--- Task material ---

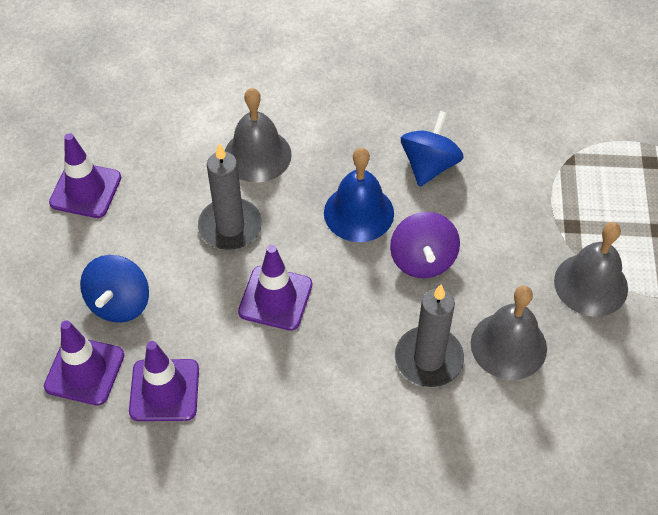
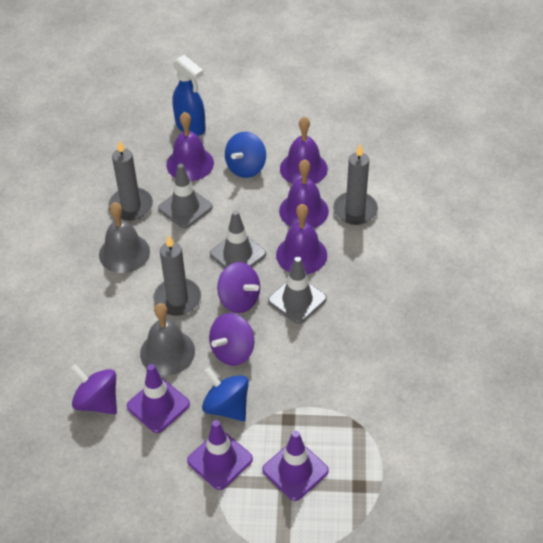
blue bell: [324,148,394,242] = 1 -> none = 0
blue spray bottle: none = 0 -> [172,55,206,136] = 1
grey bell: [225,88,292,183] [471,286,547,380] [554,222,628,317] = 3 -> [99,202,150,273] [140,303,195,376] = 2
grey candle: [198,143,262,250] [395,284,464,387] = 2 -> [108,140,153,221] [153,235,201,316] [333,144,378,225] = 3
grey traffic cone: none = 0 -> [158,163,213,228] [210,210,266,268] [268,257,327,324] = 3
purple bell: none = 0 -> [167,112,214,181] [276,204,327,275] [279,159,329,228] [280,116,328,184] = 4
purple spinning top: [390,212,460,278] = 1 -> [71,364,117,415] [209,313,254,366] [217,262,260,313] = 3
purple traffic cone: [44,320,124,406] [49,133,121,218] [129,341,199,421] [238,245,312,331] = 4 -> [127,364,190,433] [187,420,253,490] [262,431,329,501] = 3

---

## Task item:
Copy out all of the data word for word. Do not carry over any picture.

## Answer space:
blue bell: [324,148,394,242] = 1 -> none = 0
blue spray bottle: none = 0 -> [172,55,206,136] = 1
grey bell: [225,88,292,183] [471,286,547,380] [554,222,628,317] = 3 -> [99,202,150,273] [140,303,195,376] = 2
grey candle: [198,143,262,250] [395,284,464,387] = 2 -> [108,140,153,221] [153,235,201,316] [333,144,378,225] = 3
grey traffic cone: none = 0 -> [158,163,213,228] [210,210,266,268] [268,257,327,324] = 3
purple bell: none = 0 -> [167,112,214,181] [276,204,327,275] [279,159,329,228] [280,116,328,184] = 4
purple spinning top: [390,212,460,278] = 1 -> [71,364,117,415] [209,313,254,366] [217,262,260,313] = 3
purple traffic cone: [44,320,124,406] [49,133,121,218] [129,341,199,421] [238,245,312,331] = 4 -> [127,364,190,433] [187,420,253,490] [262,431,329,501] = 3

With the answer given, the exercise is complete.